◆ INSTRUCTIONS FOR THE TASK ◆
List each line of the data that holds the string "blood".
* BEGIN GIVEN DATA *
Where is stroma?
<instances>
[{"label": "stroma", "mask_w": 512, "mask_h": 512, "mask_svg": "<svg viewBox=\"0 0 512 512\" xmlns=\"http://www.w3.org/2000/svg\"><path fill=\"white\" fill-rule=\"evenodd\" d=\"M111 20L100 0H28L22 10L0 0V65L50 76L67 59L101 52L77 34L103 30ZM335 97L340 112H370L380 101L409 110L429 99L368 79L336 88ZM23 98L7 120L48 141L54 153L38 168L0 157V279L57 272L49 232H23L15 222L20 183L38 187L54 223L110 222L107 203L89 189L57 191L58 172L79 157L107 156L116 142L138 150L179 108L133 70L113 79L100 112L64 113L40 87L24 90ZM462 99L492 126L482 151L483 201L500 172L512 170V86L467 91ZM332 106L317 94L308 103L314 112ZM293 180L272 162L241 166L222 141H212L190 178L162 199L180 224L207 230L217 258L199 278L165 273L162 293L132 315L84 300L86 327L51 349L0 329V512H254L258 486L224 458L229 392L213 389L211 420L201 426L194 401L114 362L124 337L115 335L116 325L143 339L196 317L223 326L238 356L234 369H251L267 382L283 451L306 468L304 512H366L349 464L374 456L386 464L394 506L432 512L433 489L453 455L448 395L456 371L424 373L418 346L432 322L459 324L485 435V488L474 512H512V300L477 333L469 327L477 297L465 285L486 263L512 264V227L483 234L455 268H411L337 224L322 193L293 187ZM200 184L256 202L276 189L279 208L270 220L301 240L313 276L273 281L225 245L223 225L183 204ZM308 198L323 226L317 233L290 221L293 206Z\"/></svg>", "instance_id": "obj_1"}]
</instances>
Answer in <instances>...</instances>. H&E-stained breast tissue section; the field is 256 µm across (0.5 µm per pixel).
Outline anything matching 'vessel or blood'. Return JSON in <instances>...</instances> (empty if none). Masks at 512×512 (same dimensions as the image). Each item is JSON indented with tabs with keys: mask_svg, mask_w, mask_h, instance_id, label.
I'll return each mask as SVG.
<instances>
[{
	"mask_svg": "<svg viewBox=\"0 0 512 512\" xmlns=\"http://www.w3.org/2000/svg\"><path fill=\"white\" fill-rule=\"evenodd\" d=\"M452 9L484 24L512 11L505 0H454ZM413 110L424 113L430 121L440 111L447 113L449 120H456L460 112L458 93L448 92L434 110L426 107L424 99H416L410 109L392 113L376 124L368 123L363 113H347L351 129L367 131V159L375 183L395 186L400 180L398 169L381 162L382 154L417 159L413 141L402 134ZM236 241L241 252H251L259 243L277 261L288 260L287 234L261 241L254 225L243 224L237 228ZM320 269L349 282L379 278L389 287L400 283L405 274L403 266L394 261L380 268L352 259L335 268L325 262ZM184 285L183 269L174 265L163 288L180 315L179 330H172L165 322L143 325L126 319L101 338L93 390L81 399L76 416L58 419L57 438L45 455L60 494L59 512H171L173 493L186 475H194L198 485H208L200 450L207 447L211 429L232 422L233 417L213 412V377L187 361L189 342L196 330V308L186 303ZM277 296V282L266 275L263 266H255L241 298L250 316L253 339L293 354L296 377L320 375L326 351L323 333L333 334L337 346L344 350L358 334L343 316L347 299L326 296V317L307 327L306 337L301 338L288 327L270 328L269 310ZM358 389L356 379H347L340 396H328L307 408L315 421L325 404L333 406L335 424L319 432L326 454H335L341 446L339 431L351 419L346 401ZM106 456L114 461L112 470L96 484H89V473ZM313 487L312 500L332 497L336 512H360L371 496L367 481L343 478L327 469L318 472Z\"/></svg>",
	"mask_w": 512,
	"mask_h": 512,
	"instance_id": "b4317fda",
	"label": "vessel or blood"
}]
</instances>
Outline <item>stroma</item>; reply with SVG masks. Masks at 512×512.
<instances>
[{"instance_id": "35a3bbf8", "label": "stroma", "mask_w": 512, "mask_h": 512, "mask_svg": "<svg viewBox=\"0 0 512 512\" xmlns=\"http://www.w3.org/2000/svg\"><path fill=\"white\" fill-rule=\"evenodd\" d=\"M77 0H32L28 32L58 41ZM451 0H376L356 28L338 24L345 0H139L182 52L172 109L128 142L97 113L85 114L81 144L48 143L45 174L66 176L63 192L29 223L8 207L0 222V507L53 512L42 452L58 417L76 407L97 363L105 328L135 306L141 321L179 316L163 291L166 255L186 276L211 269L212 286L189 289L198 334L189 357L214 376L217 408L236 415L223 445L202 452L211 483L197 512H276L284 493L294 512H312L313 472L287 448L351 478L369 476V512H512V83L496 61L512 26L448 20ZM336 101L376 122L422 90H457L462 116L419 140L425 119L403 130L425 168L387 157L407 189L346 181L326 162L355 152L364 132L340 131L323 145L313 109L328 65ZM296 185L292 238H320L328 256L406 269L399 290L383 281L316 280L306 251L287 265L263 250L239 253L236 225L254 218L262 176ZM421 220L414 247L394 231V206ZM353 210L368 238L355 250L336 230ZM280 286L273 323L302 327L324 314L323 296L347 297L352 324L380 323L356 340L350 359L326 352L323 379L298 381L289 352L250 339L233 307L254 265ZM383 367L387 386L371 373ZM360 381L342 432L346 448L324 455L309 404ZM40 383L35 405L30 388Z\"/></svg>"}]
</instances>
* END GIVEN DATA *
◆ TASK OUTPUT ◆
Outline anything matching 'vessel or blood'. Return JSON in <instances>...</instances> (empty if none). Masks at 512×512 (same dimensions as the image). Each item is JSON indented with tabs with keys: mask_svg, mask_w, mask_h, instance_id, label.
	"label": "vessel or blood"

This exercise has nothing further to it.